EXERCISE PROMPT: From the listing below, output only the lines starting at the line that has "red pentagon: (365, 961) -> (173, 972), moved" and ending at the line that has "orange hexagon: (713, 968)", exactly as they appear, ends included.

[EXCERPTED RECORDS — start]

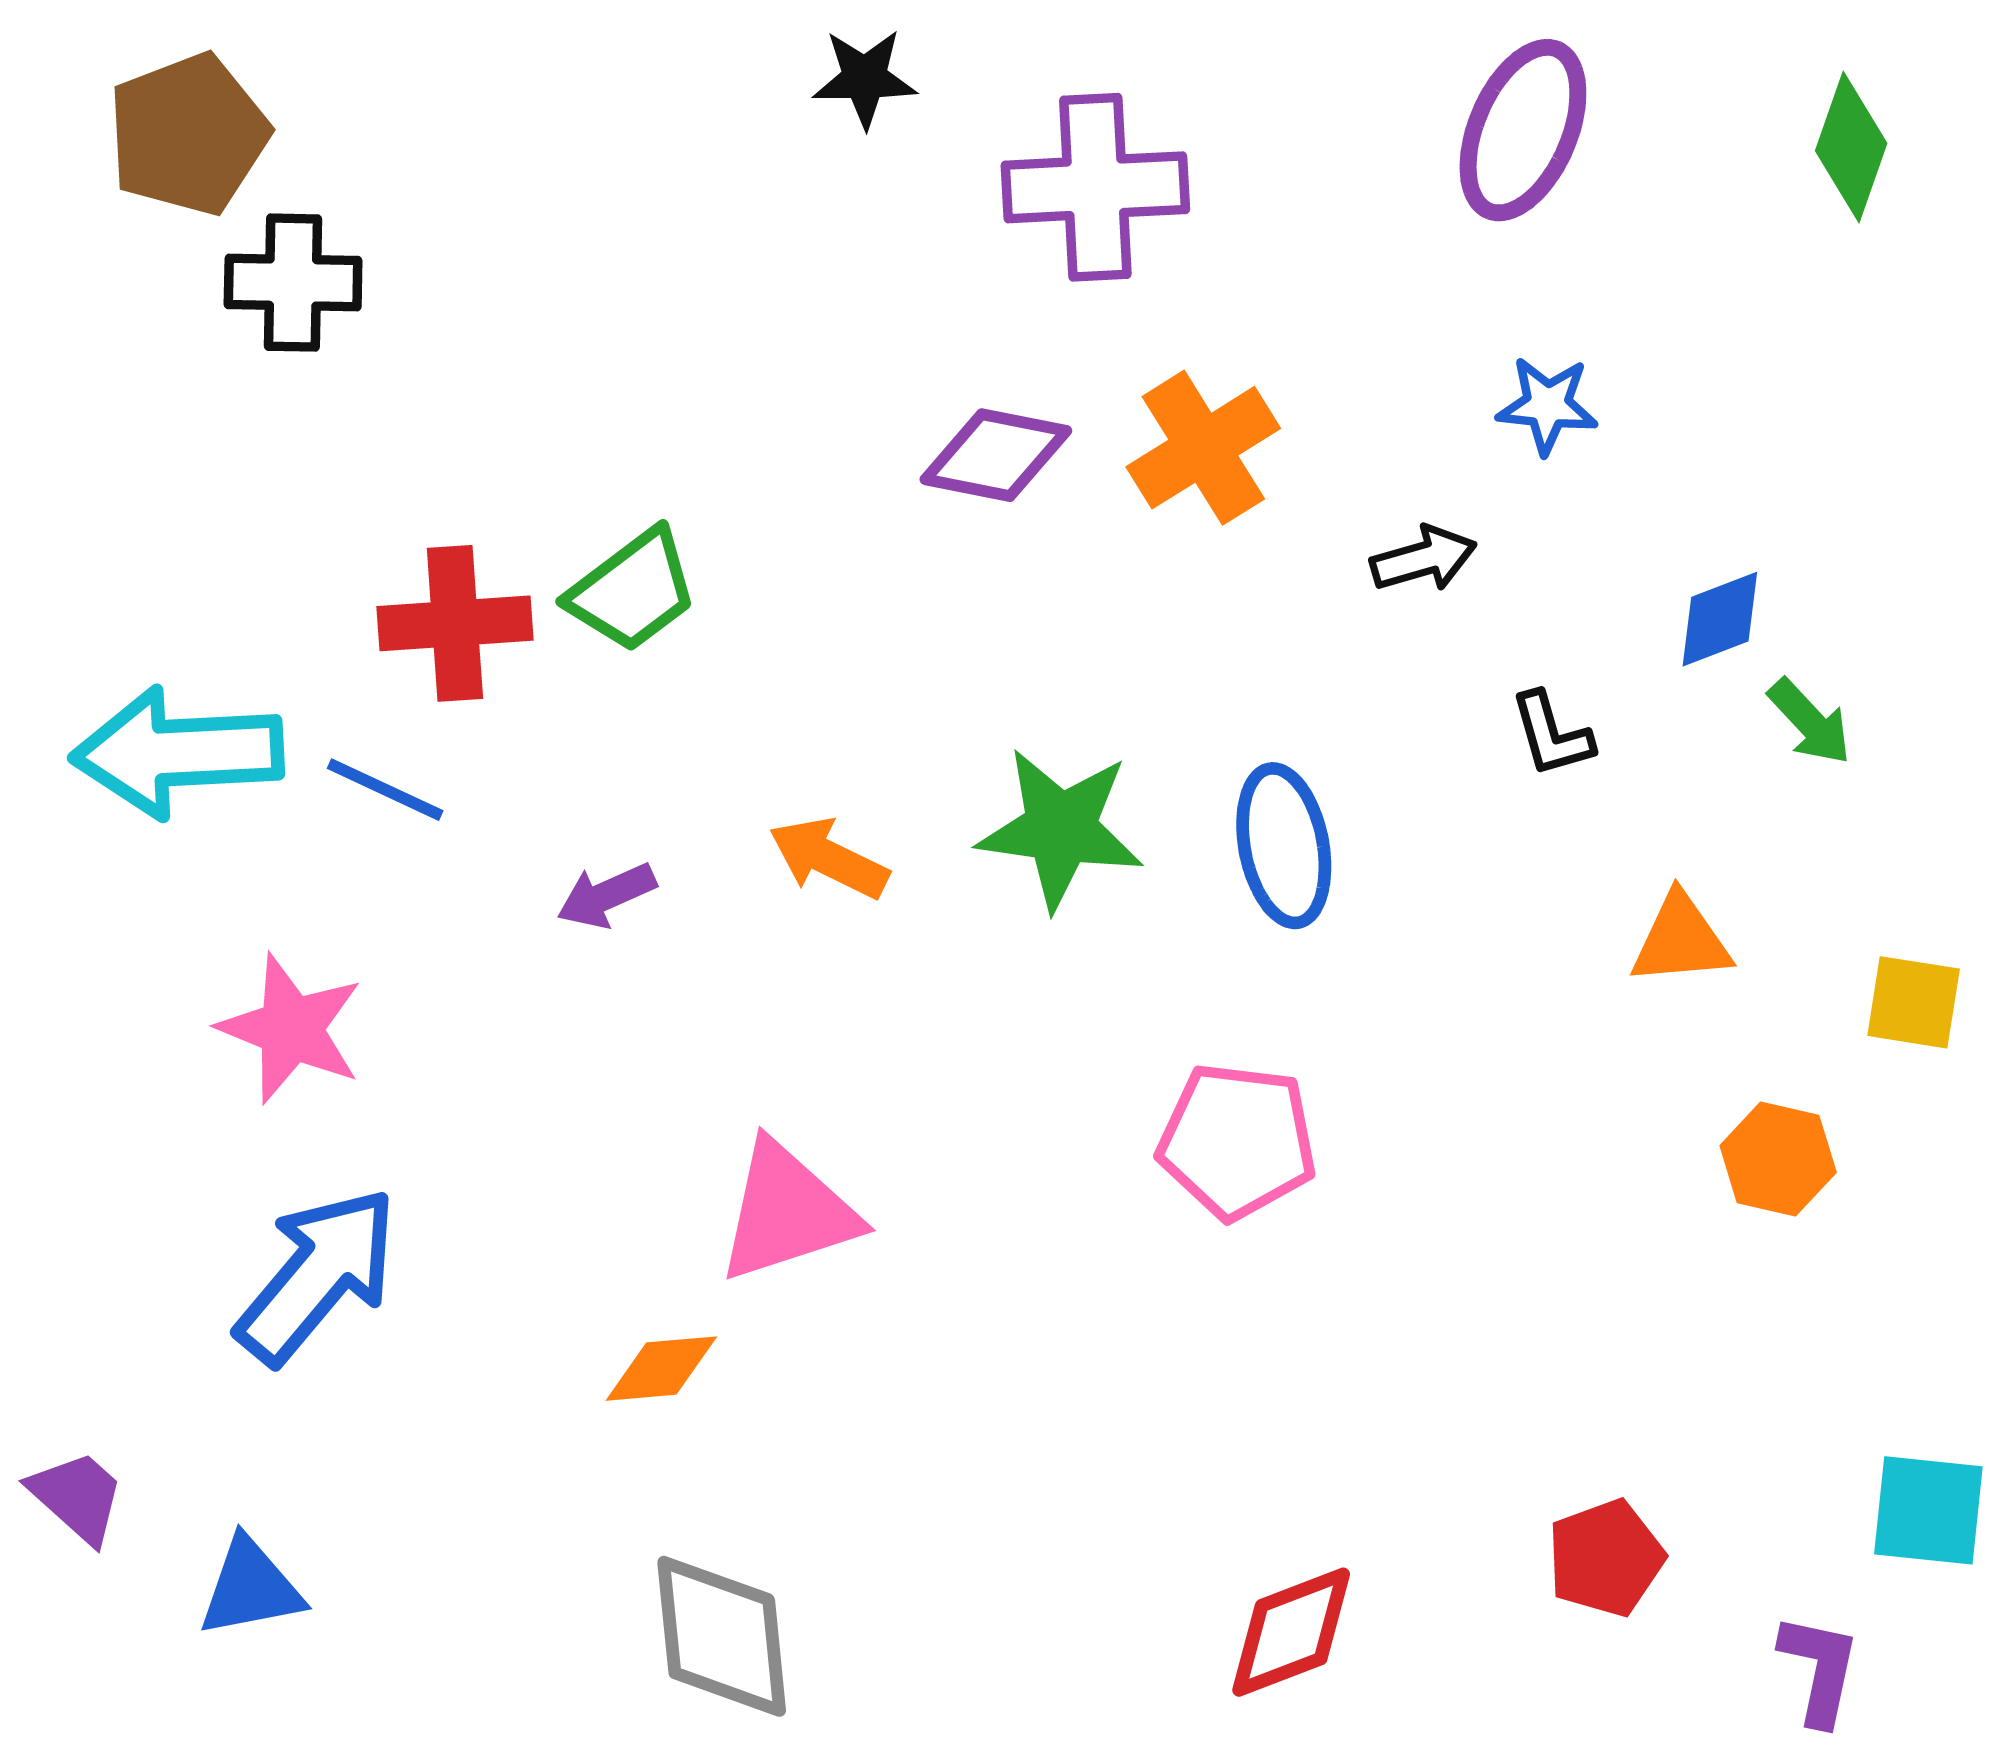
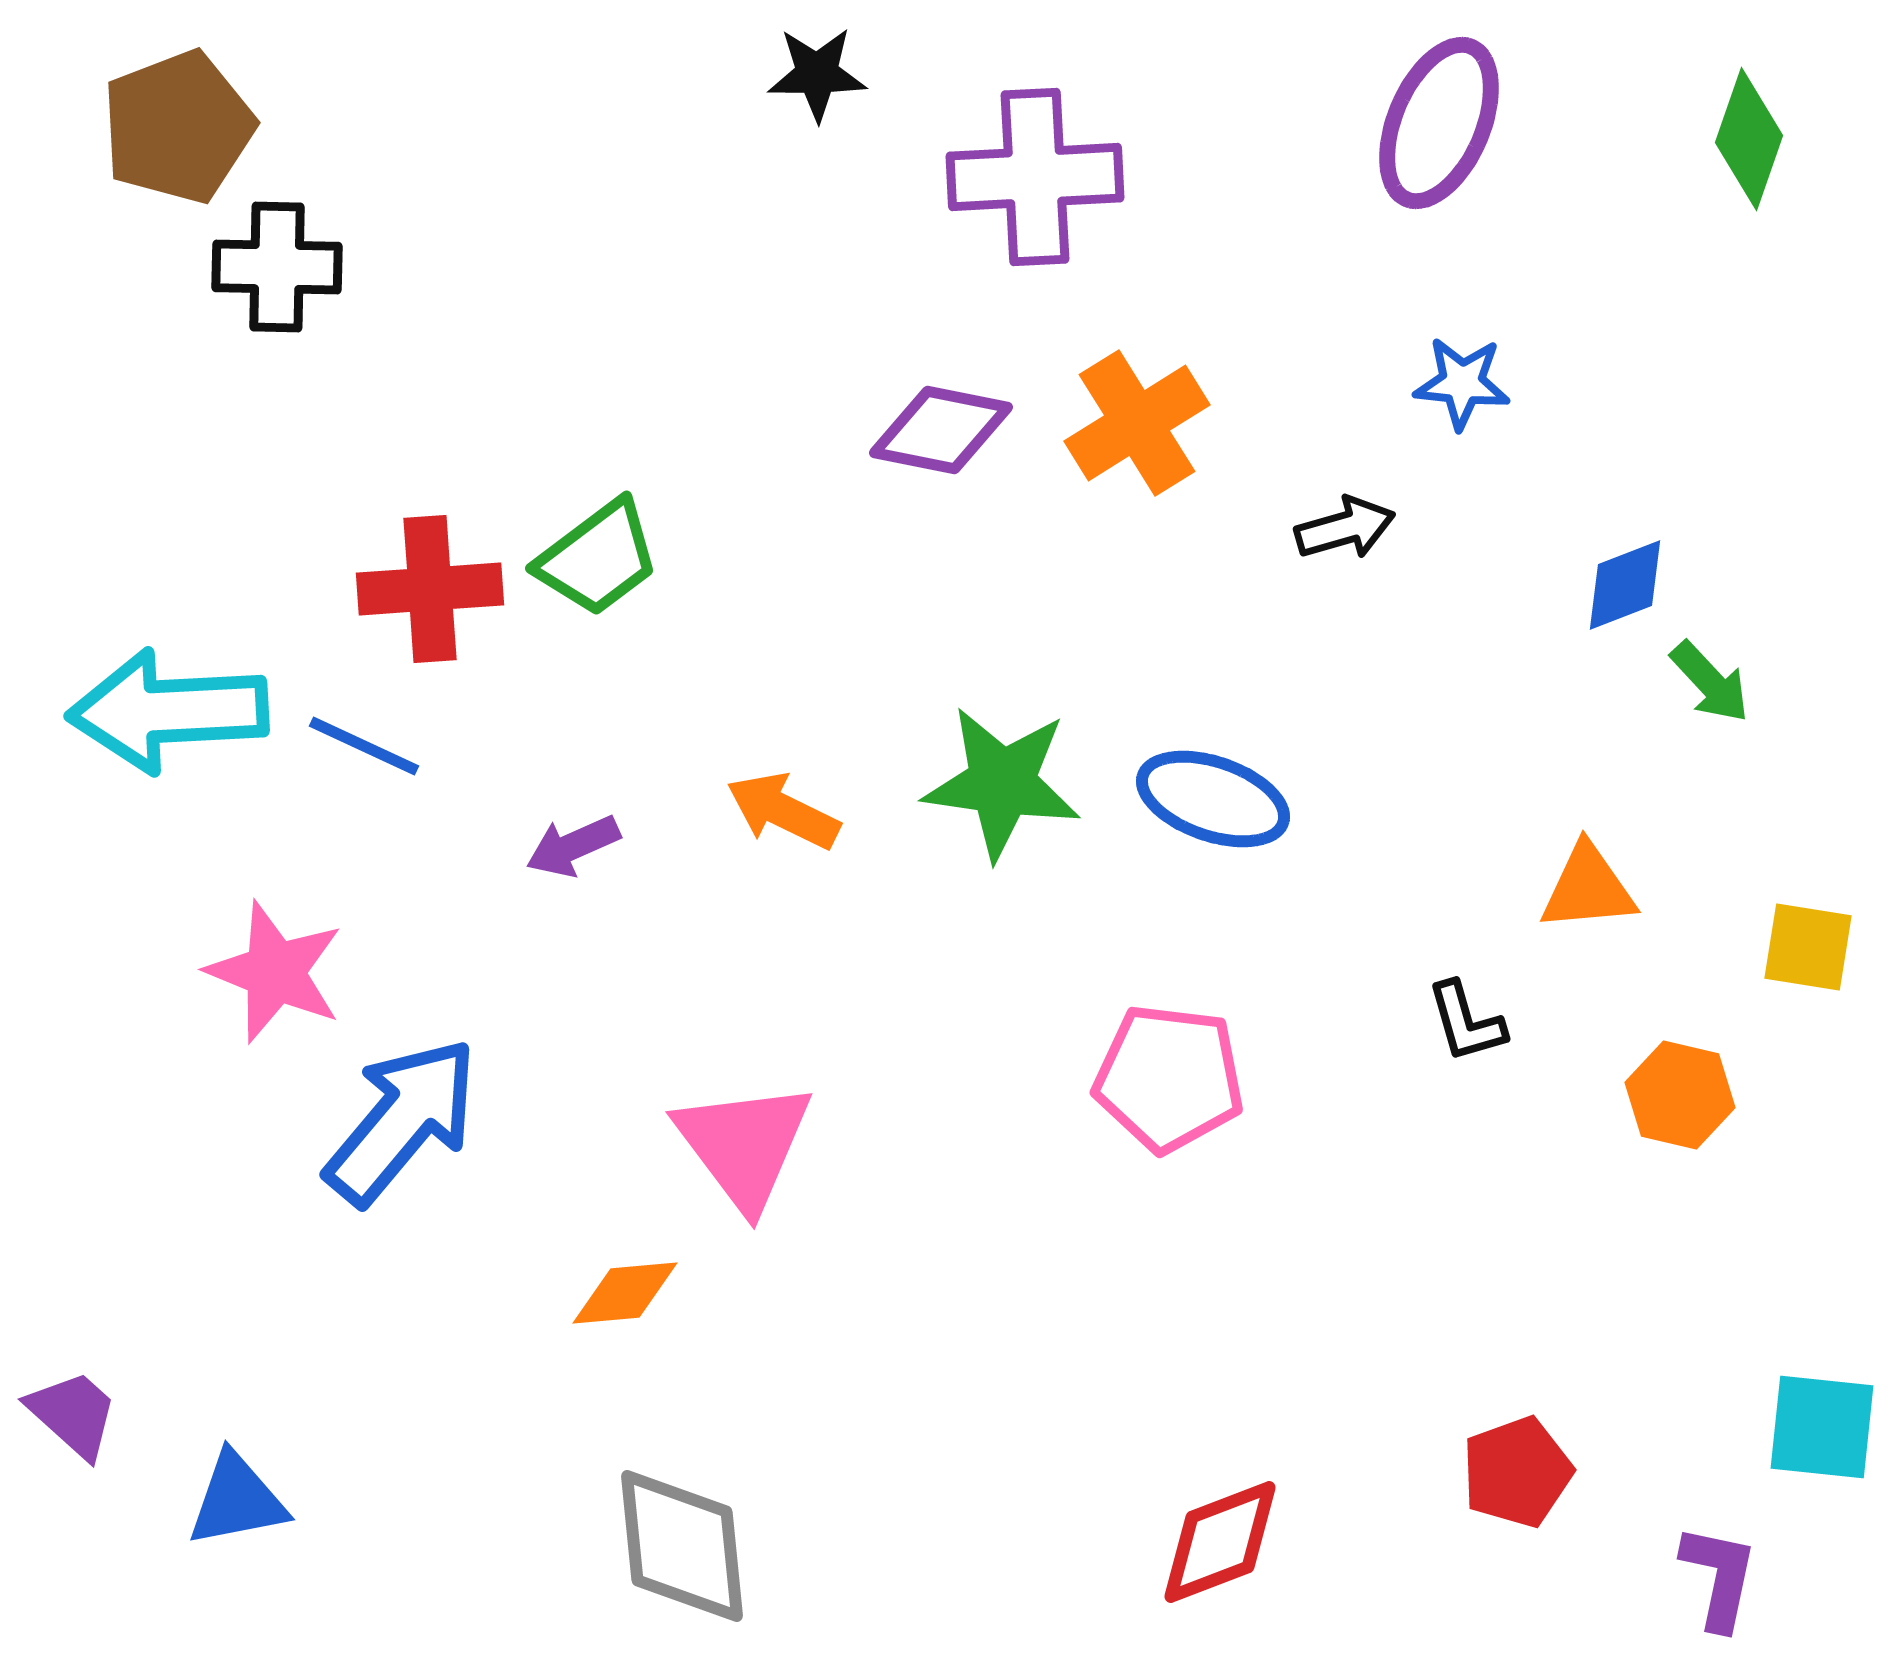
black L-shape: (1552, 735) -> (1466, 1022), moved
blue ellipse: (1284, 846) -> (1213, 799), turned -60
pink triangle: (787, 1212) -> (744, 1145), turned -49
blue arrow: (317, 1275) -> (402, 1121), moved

[EXCERPTED RECORDS — finish]
[EXCERPTED RECORDS — start]

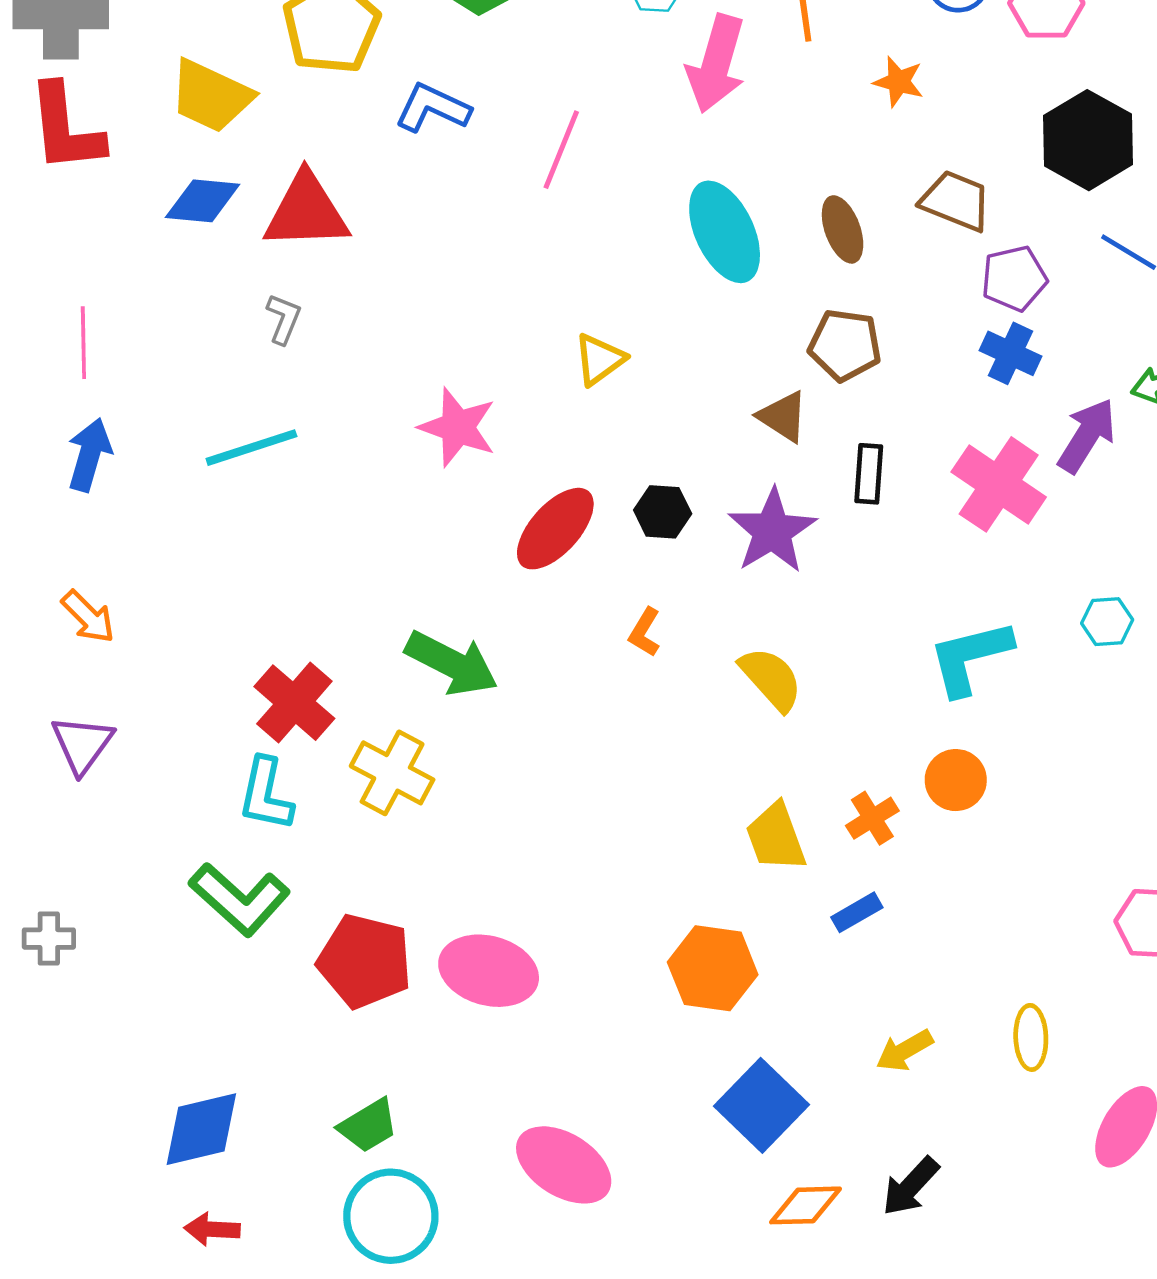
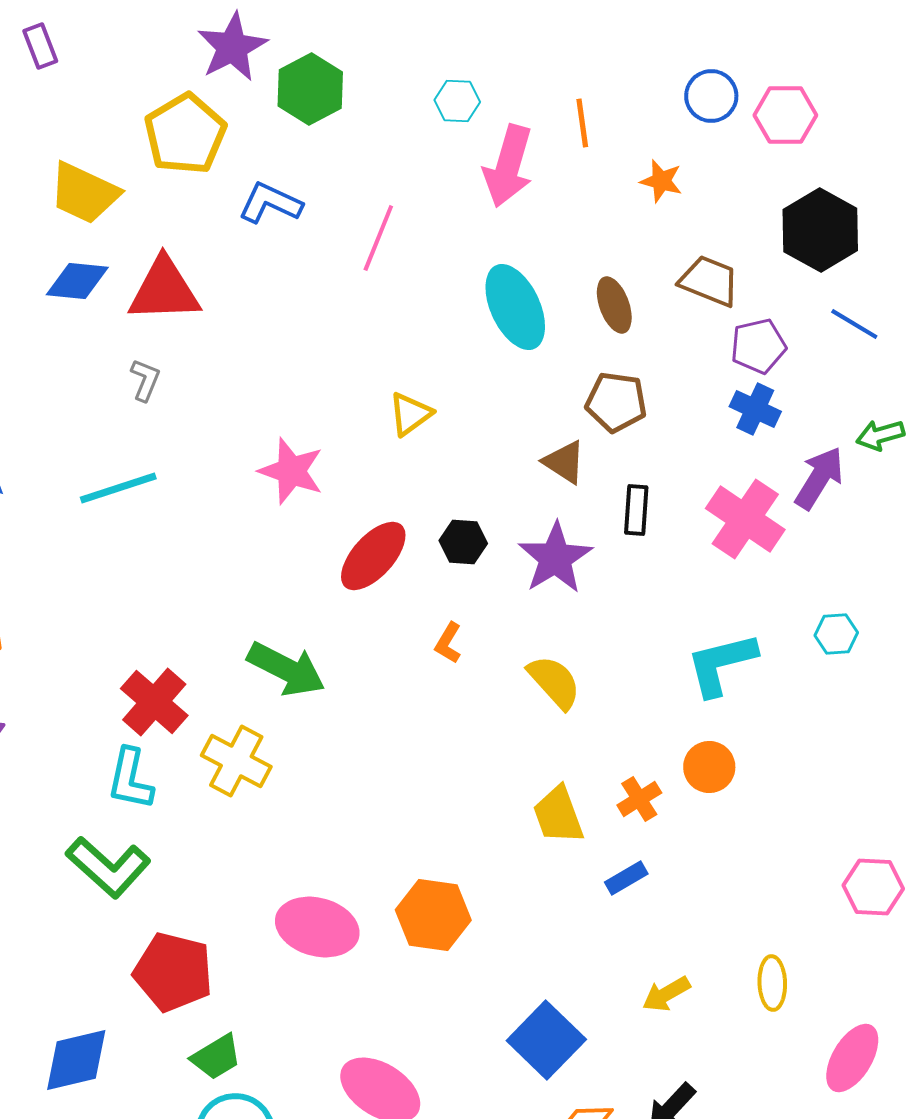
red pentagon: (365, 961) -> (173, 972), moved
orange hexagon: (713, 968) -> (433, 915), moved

[EXCERPTED RECORDS — finish]

EXERCISE OUTPUT:
red pentagon: (365, 961) -> (173, 972), moved
orange hexagon: (713, 968) -> (433, 915), moved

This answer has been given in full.